● Input for this task
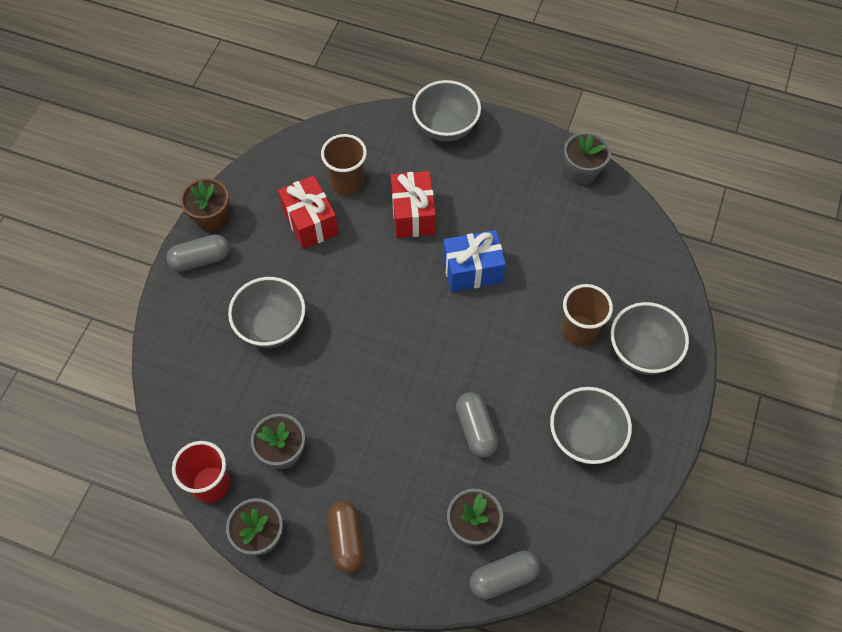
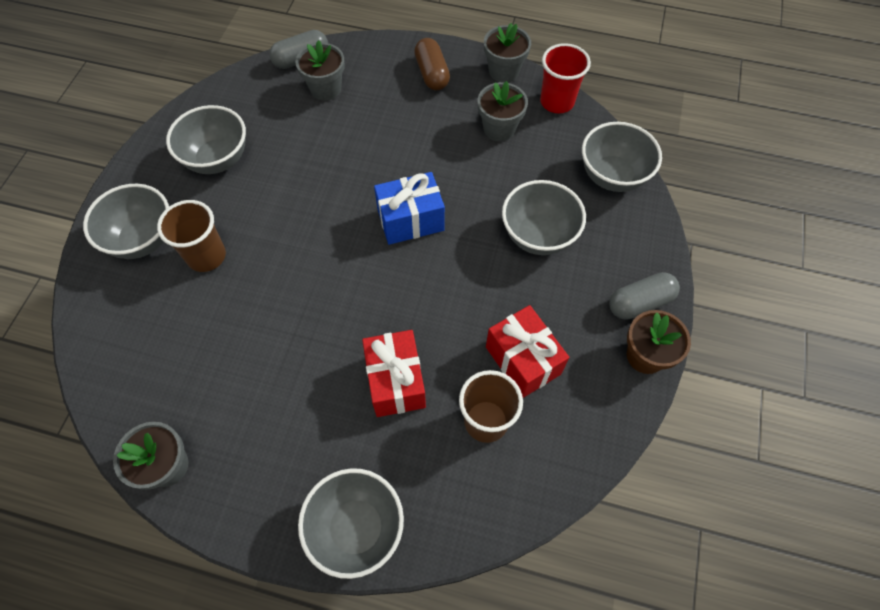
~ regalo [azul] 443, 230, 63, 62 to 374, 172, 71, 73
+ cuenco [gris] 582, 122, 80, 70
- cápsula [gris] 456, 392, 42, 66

--

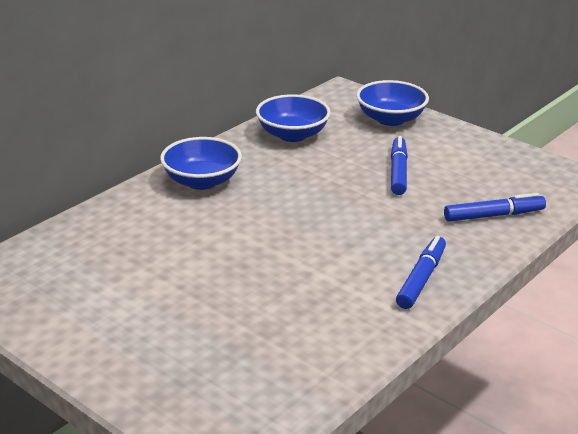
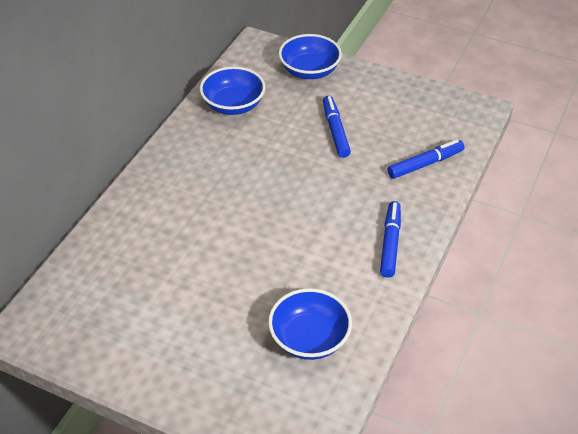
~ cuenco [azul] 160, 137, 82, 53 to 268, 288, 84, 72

● Exercise description
Copy out, word for word, the part of the entries above that begins at the line with "172, 71, 73" and ends at the line with "- cápsula [gris] 456, 392, 42, 66", including both.

● Response below
~ regalo [azul] 443, 230, 63, 62 to 374, 172, 71, 73
+ cuenco [gris] 582, 122, 80, 70
- cápsula [gris] 456, 392, 42, 66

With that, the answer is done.